# Activity:
Each record must be copied in full and unchanged; any image it holds is excluded.

═════ Given information ═════

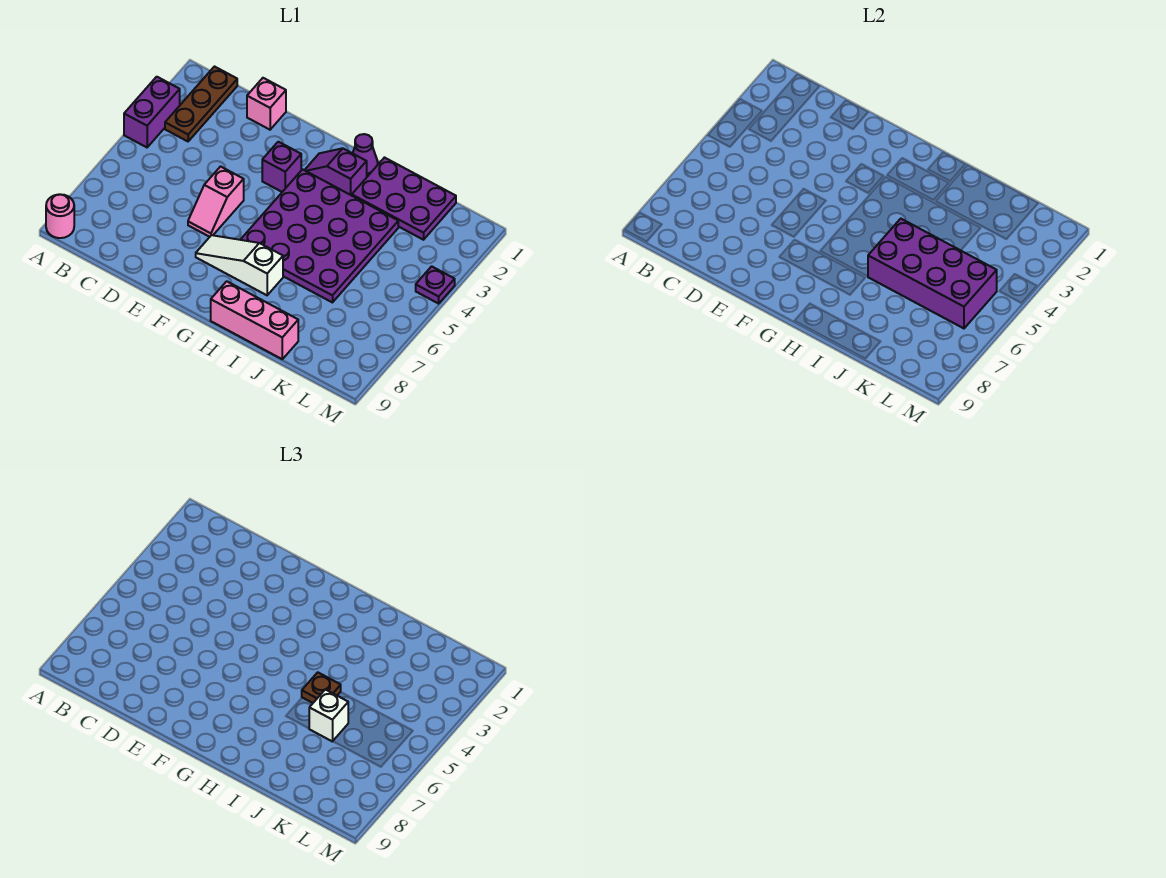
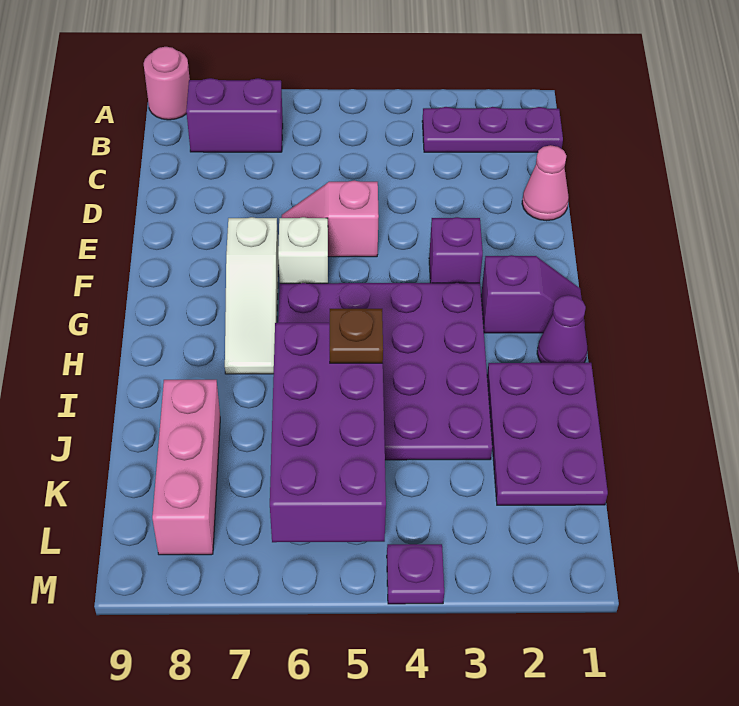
purple brick A3:A4 level 1 -> purple brick B7:B8 level 1
brown plate B1:B3 level 1 -> purple plate B1:B3 level 1
pink brick D1 level 1 -> pink cone D1 level 1
white slope F7:H7 level 1 top H -> white slope F7:H7 level 1 top F
purple slope G2:H2 level 1 top H -> purple slope G1:G2 level 1 top 2
pink brick H9:J9 level 1 -> pink brick J8:L8 level 1
white brick J6 level 3 -> white brick F6 level 1

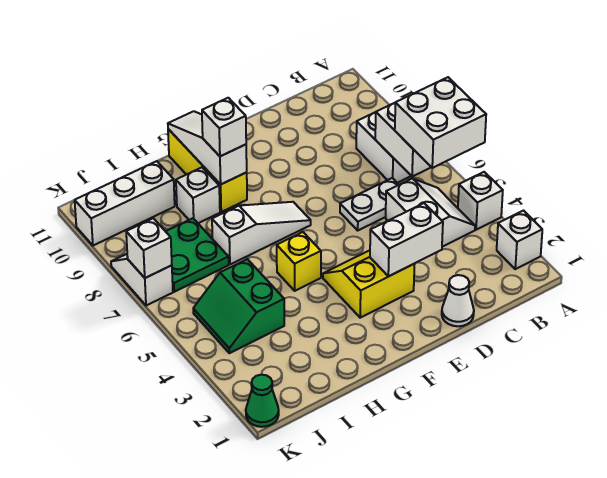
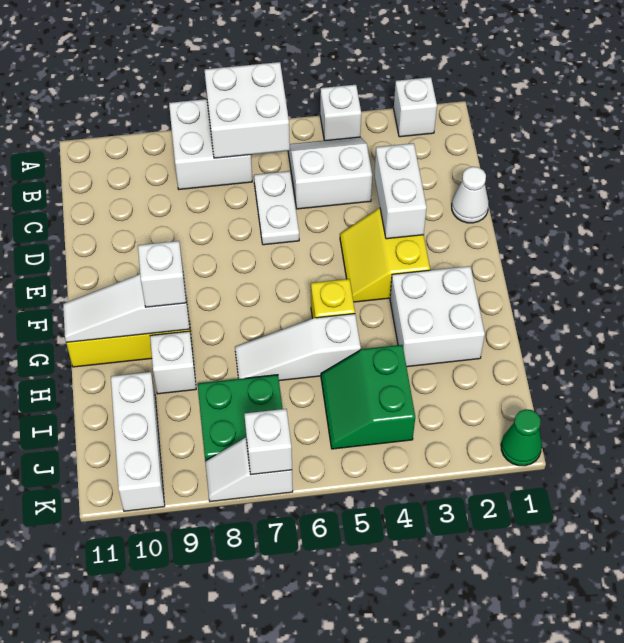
white brick A5:B6 level 3 -> white brick G2:H3 level 1
white slope F7:H7 level 1 top H -> white slope H5:H7 level 1 top 5
green slope I4:J5 level 1 top I -> green slope I4:J5 level 1 top 4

═════

# Task output:
purple brick A3:A4 level 1 -> purple brick B7:B8 level 1
brown plate B1:B3 level 1 -> purple plate B1:B3 level 1
pink brick D1 level 1 -> pink cone D1 level 1
white slope F7:H7 level 1 top H -> white slope F7:H7 level 1 top F
purple slope G2:H2 level 1 top H -> purple slope G1:G2 level 1 top 2
pink brick H9:J9 level 1 -> pink brick J8:L8 level 1
white brick J6 level 3 -> white brick F6 level 1

white brick A5:B6 level 3 -> white brick G2:H3 level 1
white slope F7:H7 level 1 top H -> white slope H5:H7 level 1 top 5
green slope I4:J5 level 1 top I -> green slope I4:J5 level 1 top 4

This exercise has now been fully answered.